> [Problem to work on]:
Your job is to return each record exactly, minus any pictures.

Change listing data
******
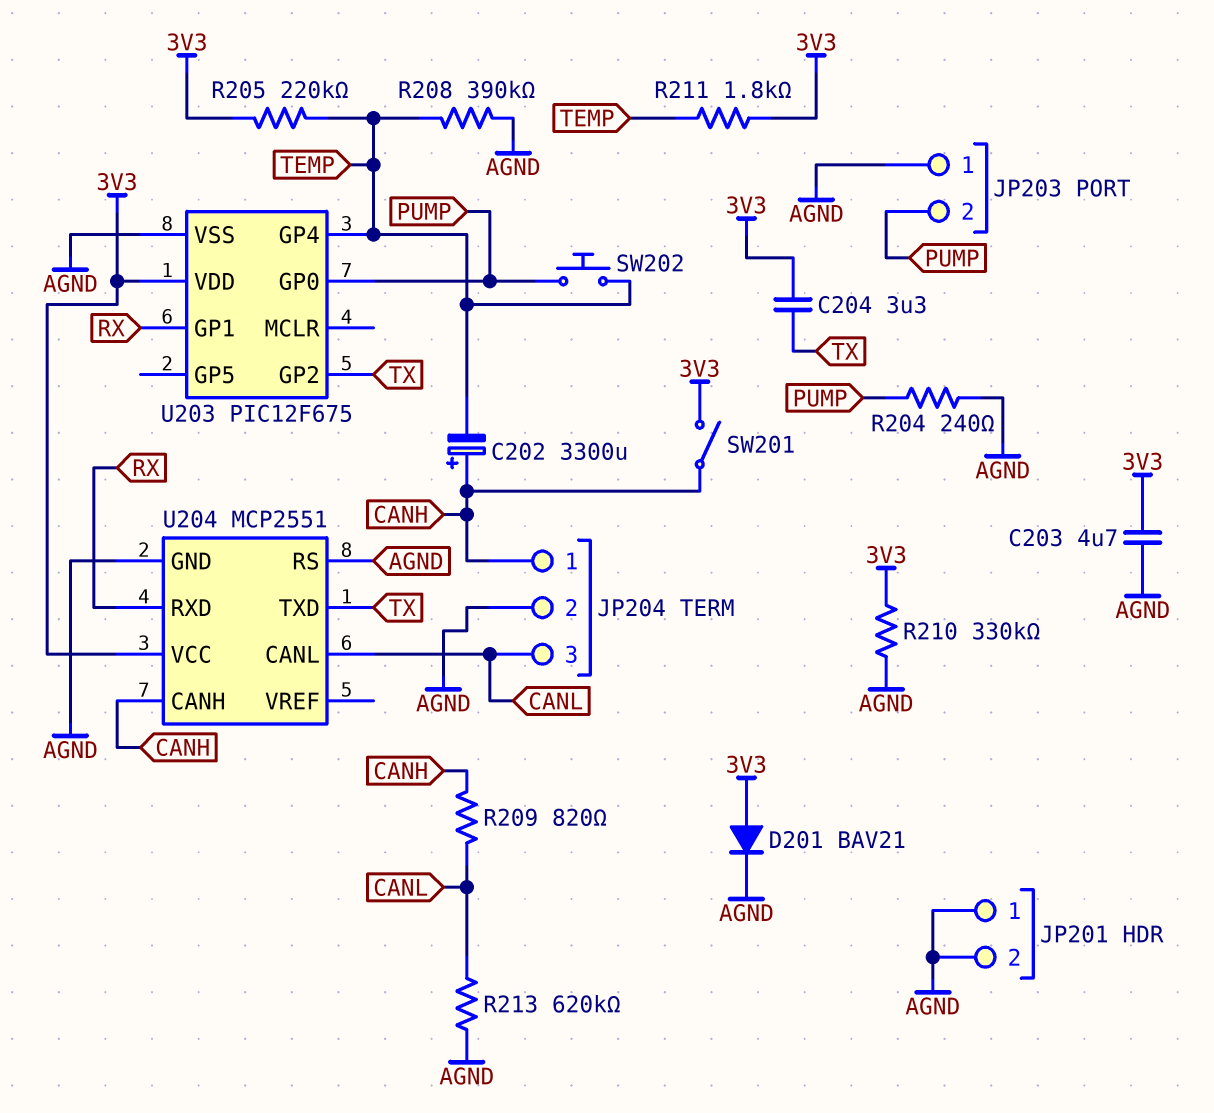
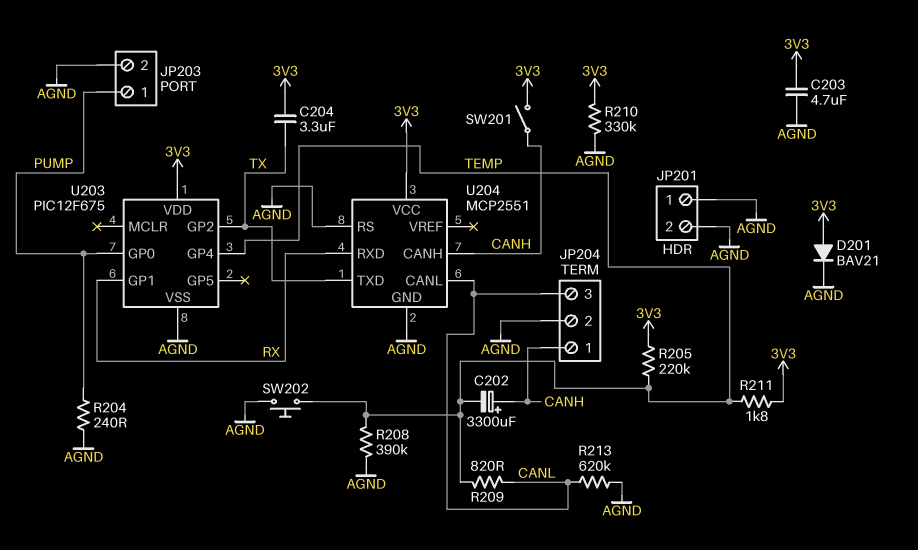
JP203 pin 1: AGND -> PUMP
JP203 pin 2: PUMP -> AGND
R209: 820 (CANH, CANL) -> 820 (CANL, TEMP)
SW202: button (PUMP, TEMP) -> button (AGND, TEMP)

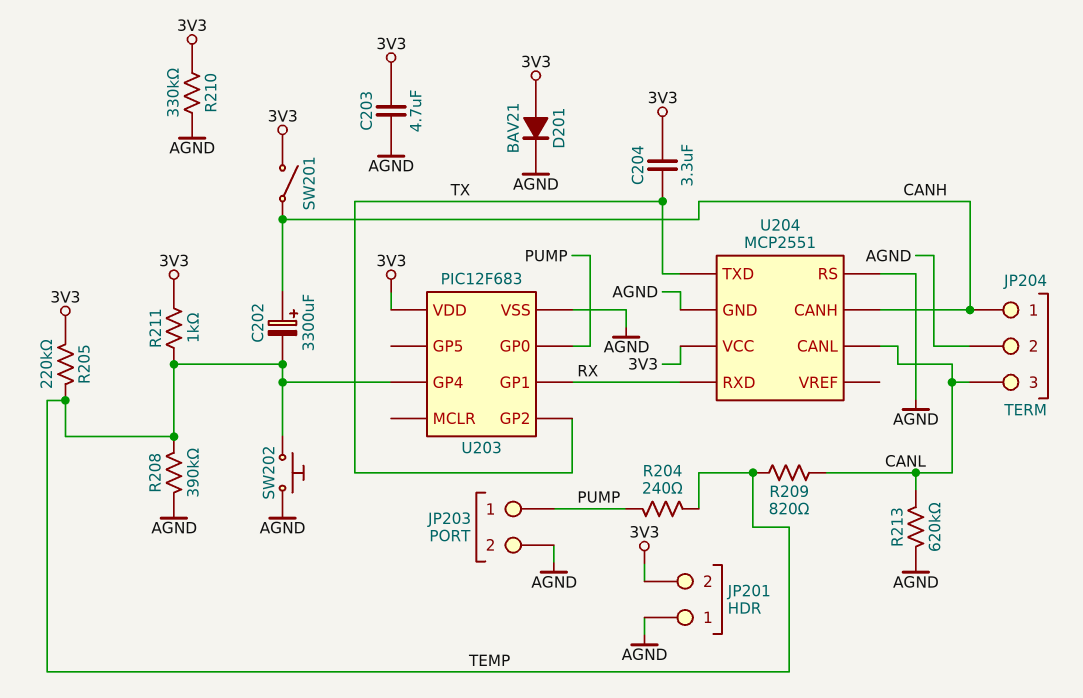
JP201 pin 2: AGND -> 3V3
R204: 240 (AGND, PUMP) -> 240 (PUMP, TEMP)
R211: 1.8k (3V3, TEMP) -> 1k (3V3, TEMP)
U203: PIC12F675 -> PIC12F683

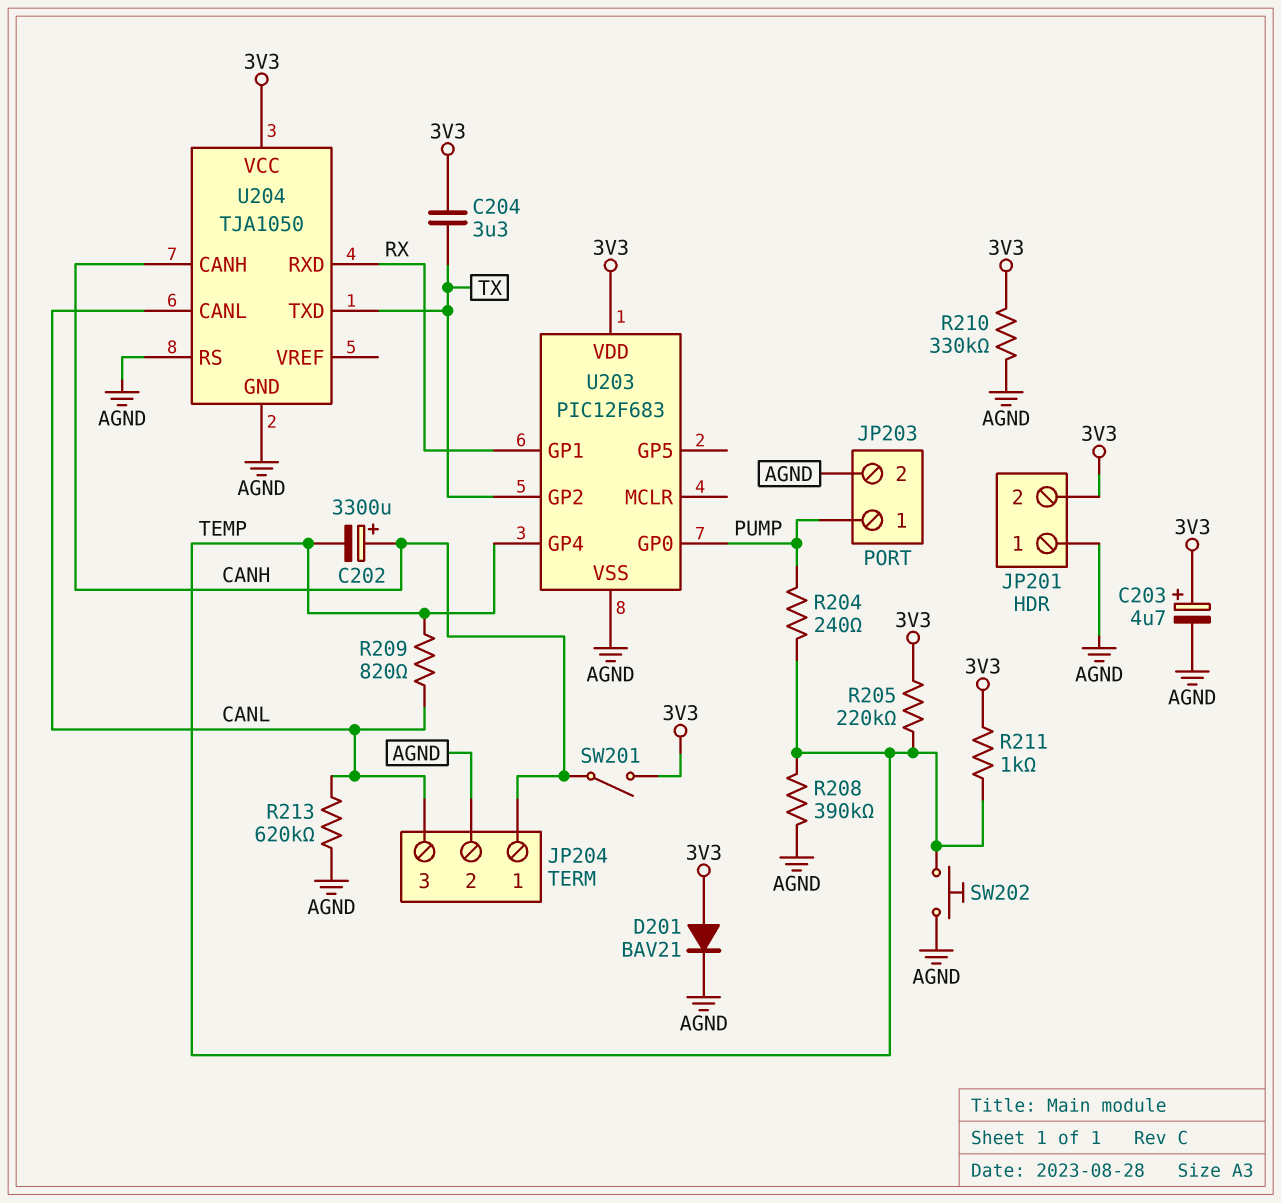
C203: 4.7uF (3V3, AGND) -> 4.7uF (plus 3V3, minus AGND)
U204: MCP2551 -> TJA1050

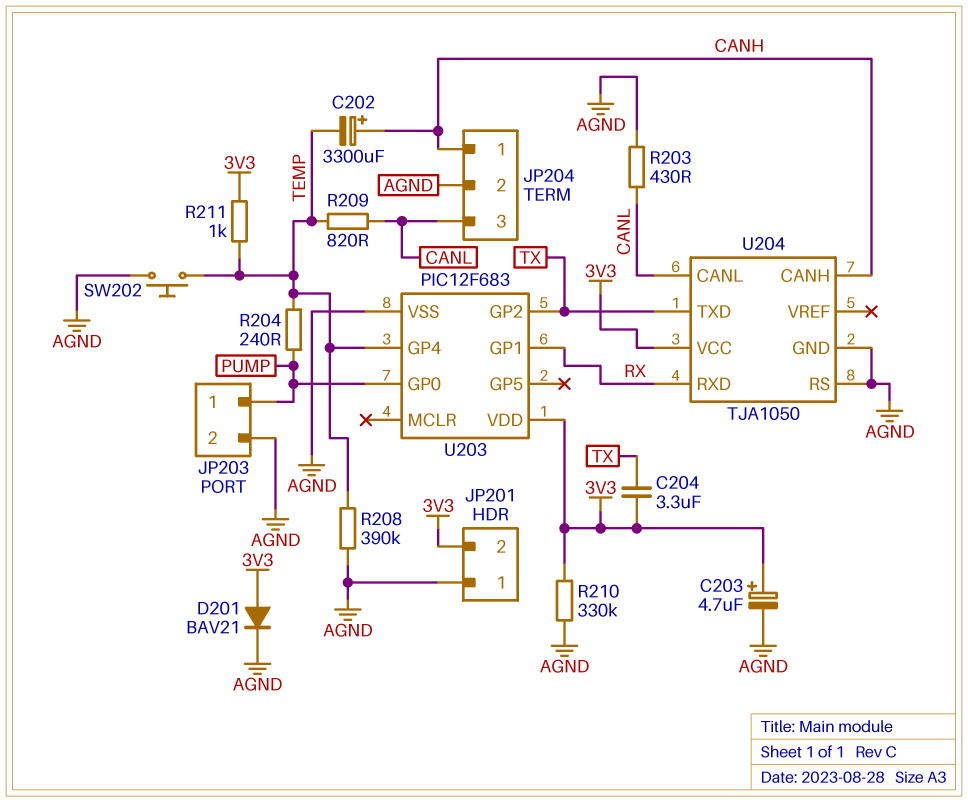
R203: none -> 430 (AGND, CANL)
R205: 220k (3V3, TEMP) -> none
R213: 620k (AGND, CANL) -> none
SW201: switch (3V3, CANH) -> none

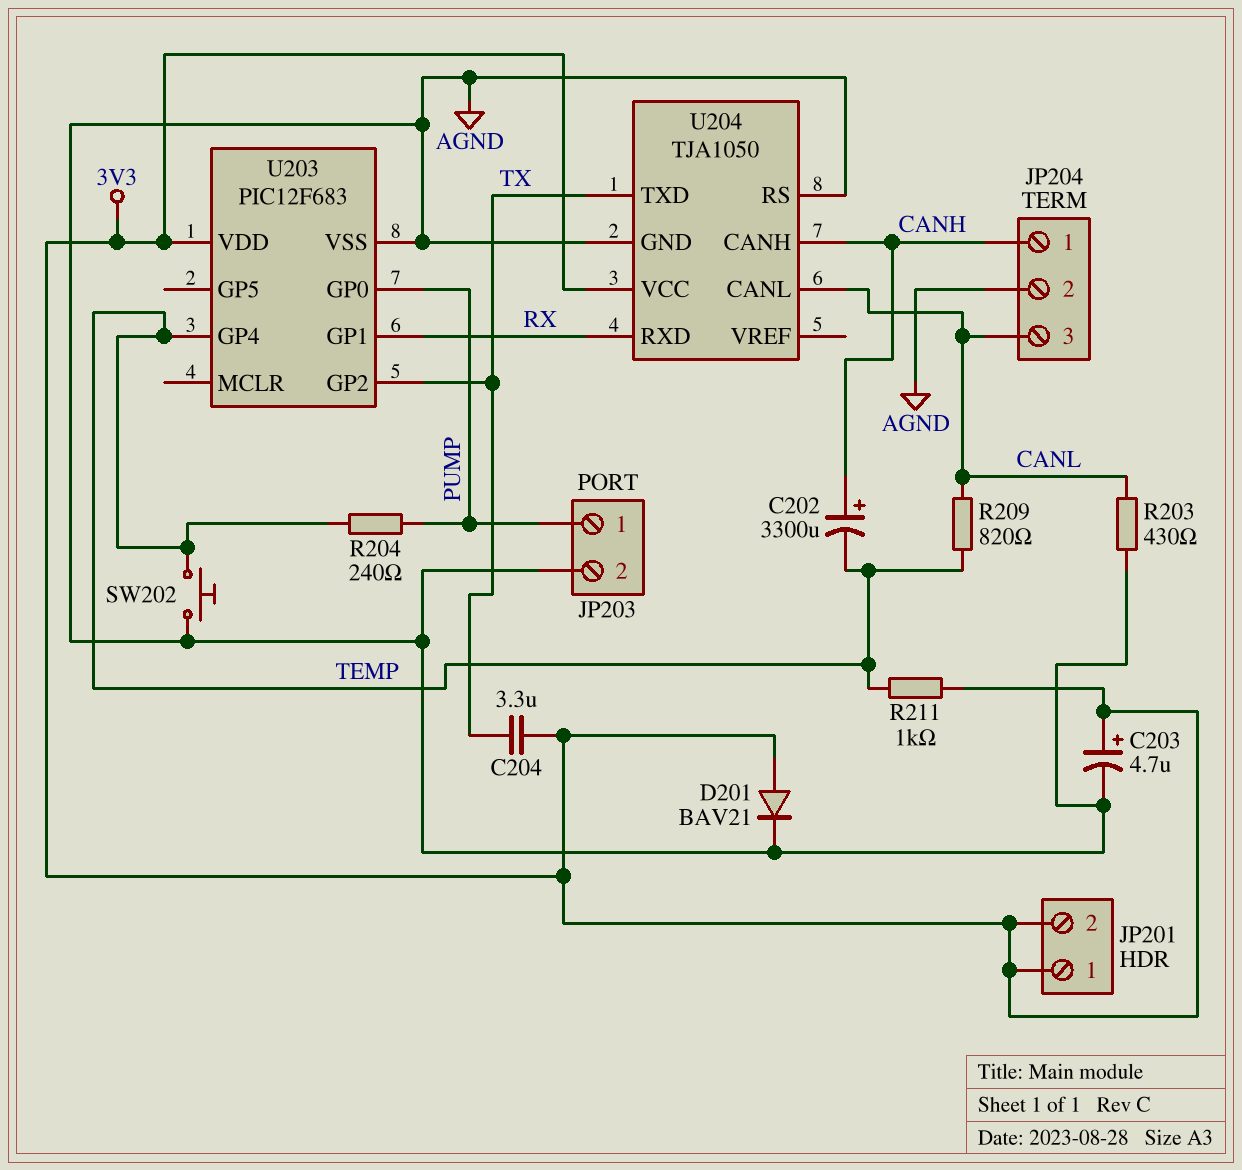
JP201 pin 1: AGND -> 3V3
R208: 390k (AGND, TEMP) -> none
R210: 330k (3V3, AGND) -> none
******
> [Solution for this task]:
JP203 pin 1: AGND -> PUMP
JP203 pin 2: PUMP -> AGND
R209: 820 (CANH, CANL) -> 820 (CANL, TEMP)
SW202: button (PUMP, TEMP) -> button (AGND, TEMP)

JP201 pin 2: AGND -> 3V3
R204: 240 (AGND, PUMP) -> 240 (PUMP, TEMP)
R211: 1.8k (3V3, TEMP) -> 1k (3V3, TEMP)
U203: PIC12F675 -> PIC12F683

C203: 4.7uF (3V3, AGND) -> 4.7uF (plus 3V3, minus AGND)
U204: MCP2551 -> TJA1050

R203: none -> 430 (AGND, CANL)
R205: 220k (3V3, TEMP) -> none
R213: 620k (AGND, CANL) -> none
SW201: switch (3V3, CANH) -> none

JP201 pin 1: AGND -> 3V3
R208: 390k (AGND, TEMP) -> none
R210: 330k (3V3, AGND) -> none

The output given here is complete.